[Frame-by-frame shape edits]
• • • • •

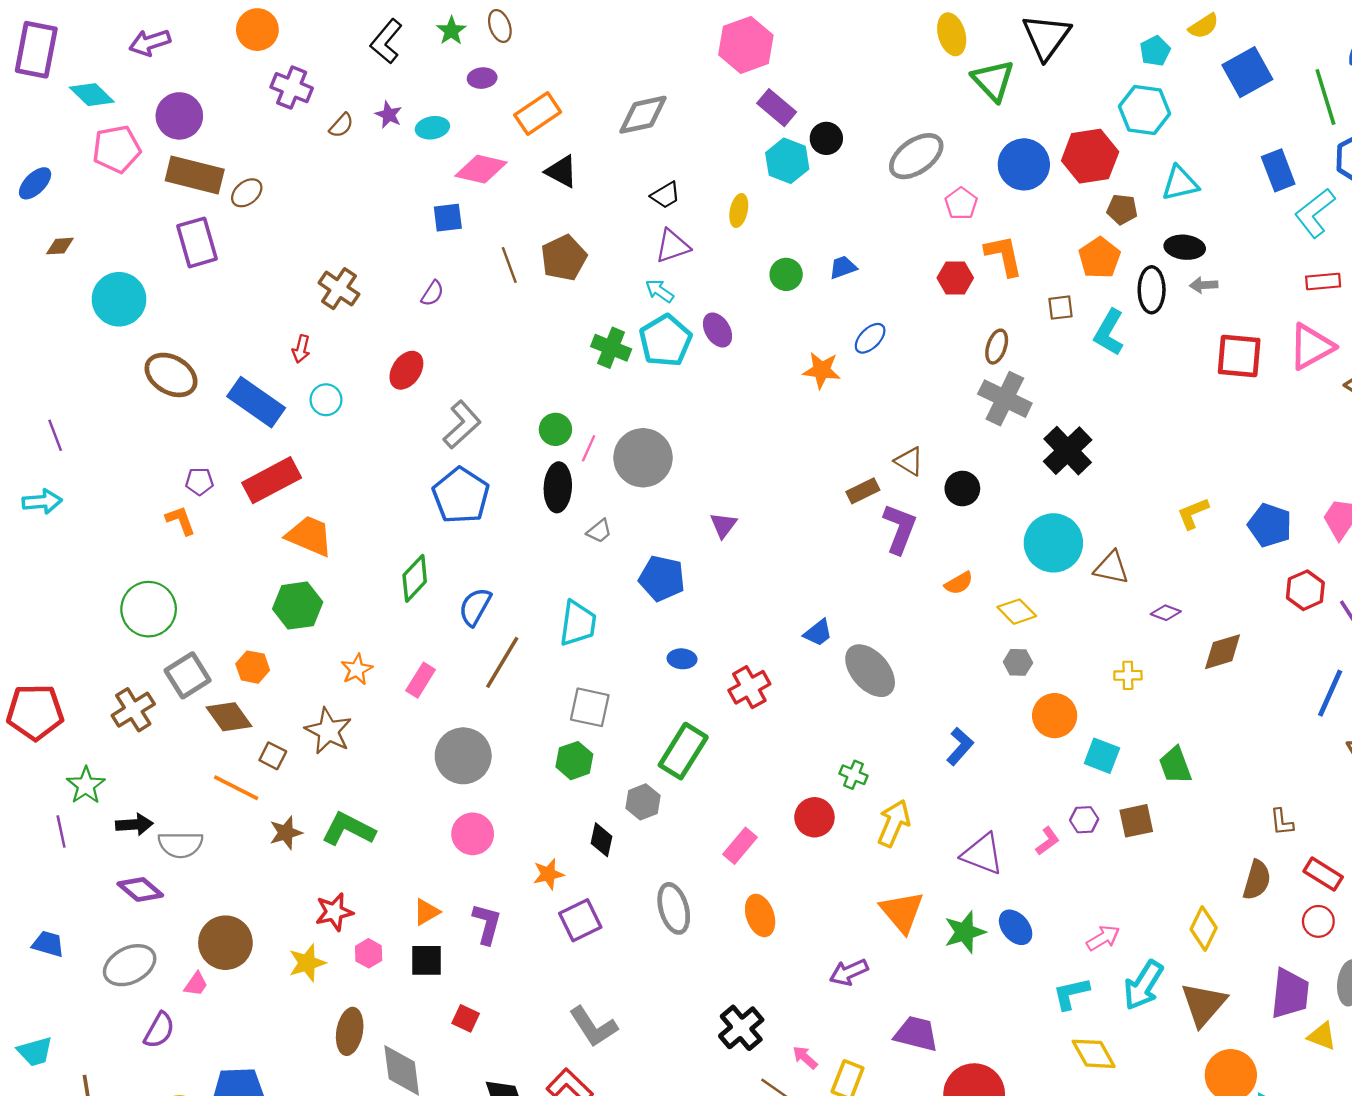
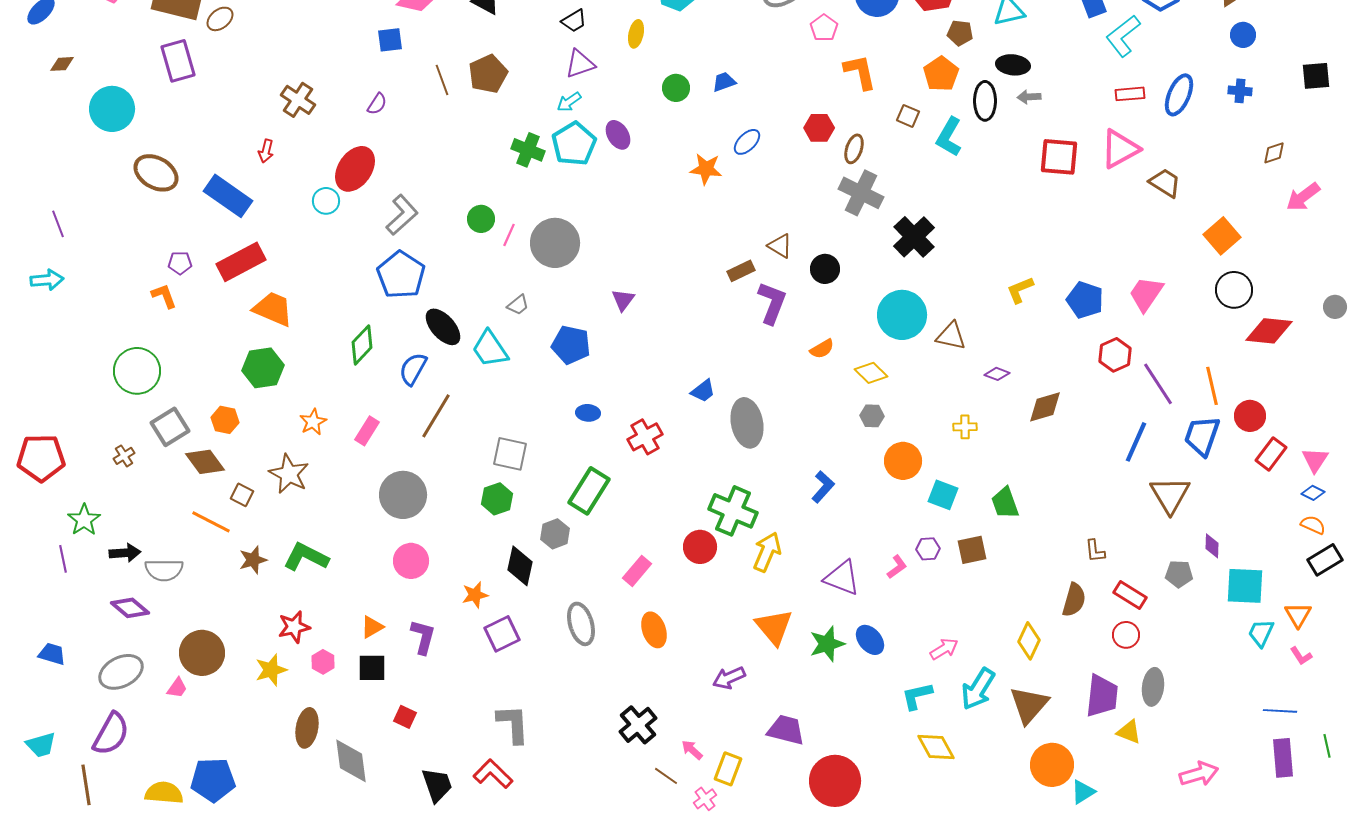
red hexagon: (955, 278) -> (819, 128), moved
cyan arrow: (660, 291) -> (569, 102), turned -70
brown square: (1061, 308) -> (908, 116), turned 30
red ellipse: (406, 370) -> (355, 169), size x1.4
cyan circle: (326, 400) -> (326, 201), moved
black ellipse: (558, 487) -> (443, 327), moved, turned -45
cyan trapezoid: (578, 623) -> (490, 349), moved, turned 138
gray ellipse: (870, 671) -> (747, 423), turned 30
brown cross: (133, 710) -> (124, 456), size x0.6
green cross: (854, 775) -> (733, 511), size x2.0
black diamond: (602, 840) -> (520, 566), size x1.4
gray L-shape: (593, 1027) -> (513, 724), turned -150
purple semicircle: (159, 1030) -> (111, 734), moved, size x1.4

• • • • •

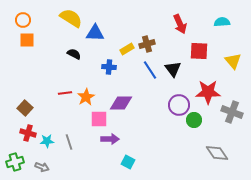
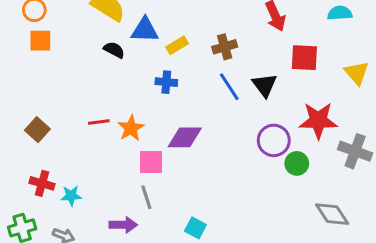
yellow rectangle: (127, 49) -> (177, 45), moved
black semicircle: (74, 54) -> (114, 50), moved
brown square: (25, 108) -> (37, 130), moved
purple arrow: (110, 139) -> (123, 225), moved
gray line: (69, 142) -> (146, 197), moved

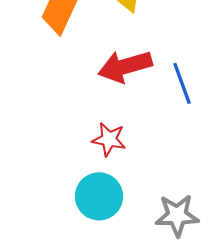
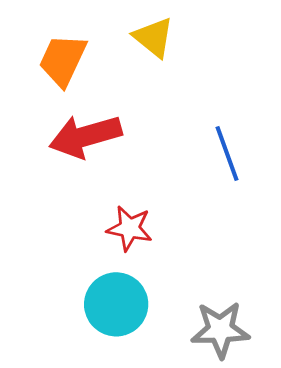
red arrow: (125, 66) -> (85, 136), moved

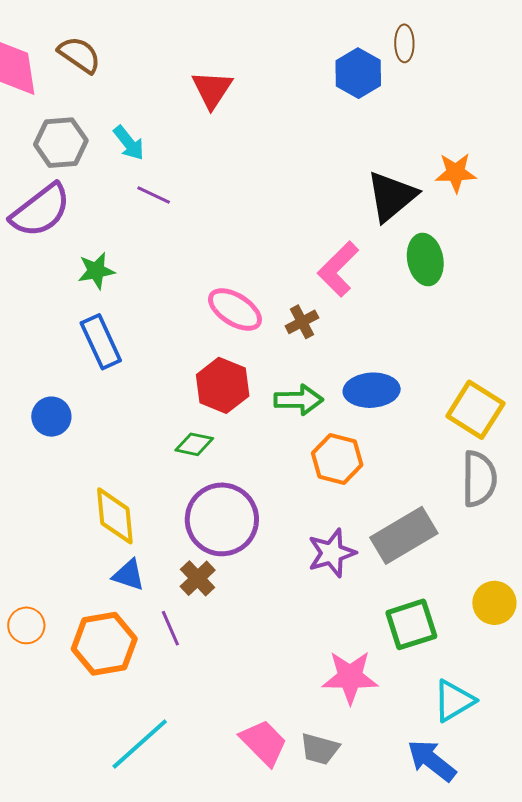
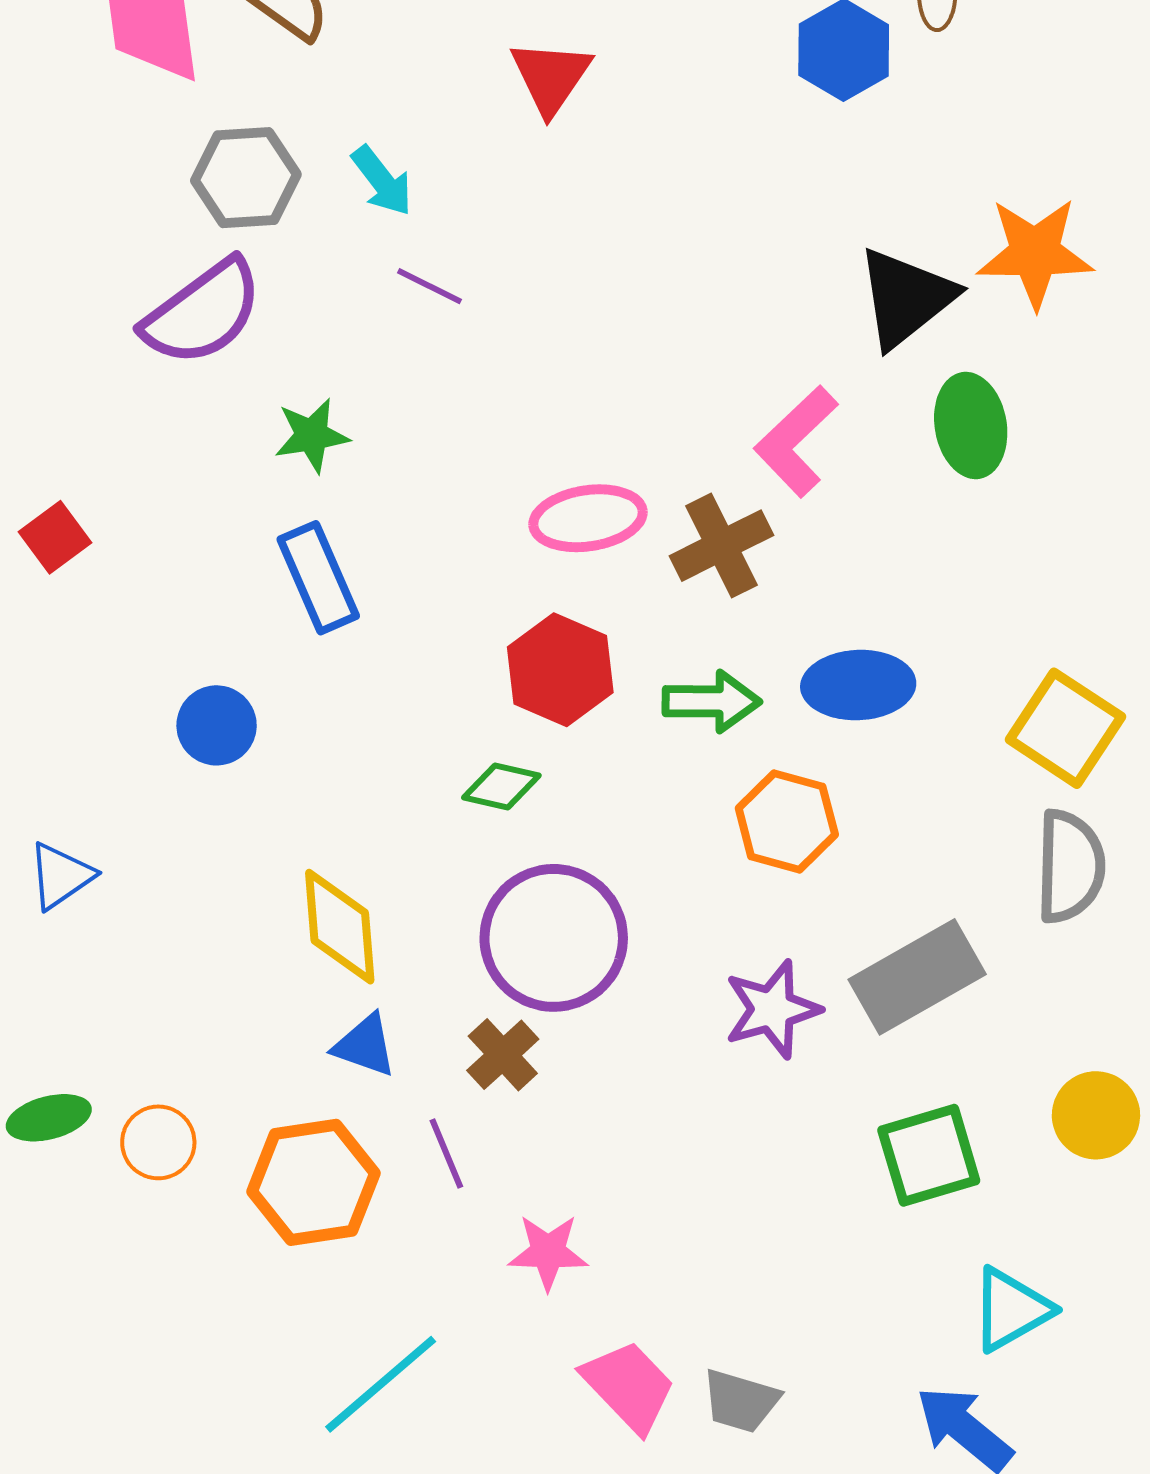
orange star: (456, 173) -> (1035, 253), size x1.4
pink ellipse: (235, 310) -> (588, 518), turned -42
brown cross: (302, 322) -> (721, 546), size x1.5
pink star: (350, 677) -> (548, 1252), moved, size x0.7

• • • • •

ABOUT THIS EXERCISE> Only a number belongs in the answer: the number of lines in the preceding data that hold "purple".

SOLUTION TO THIS TASK> 2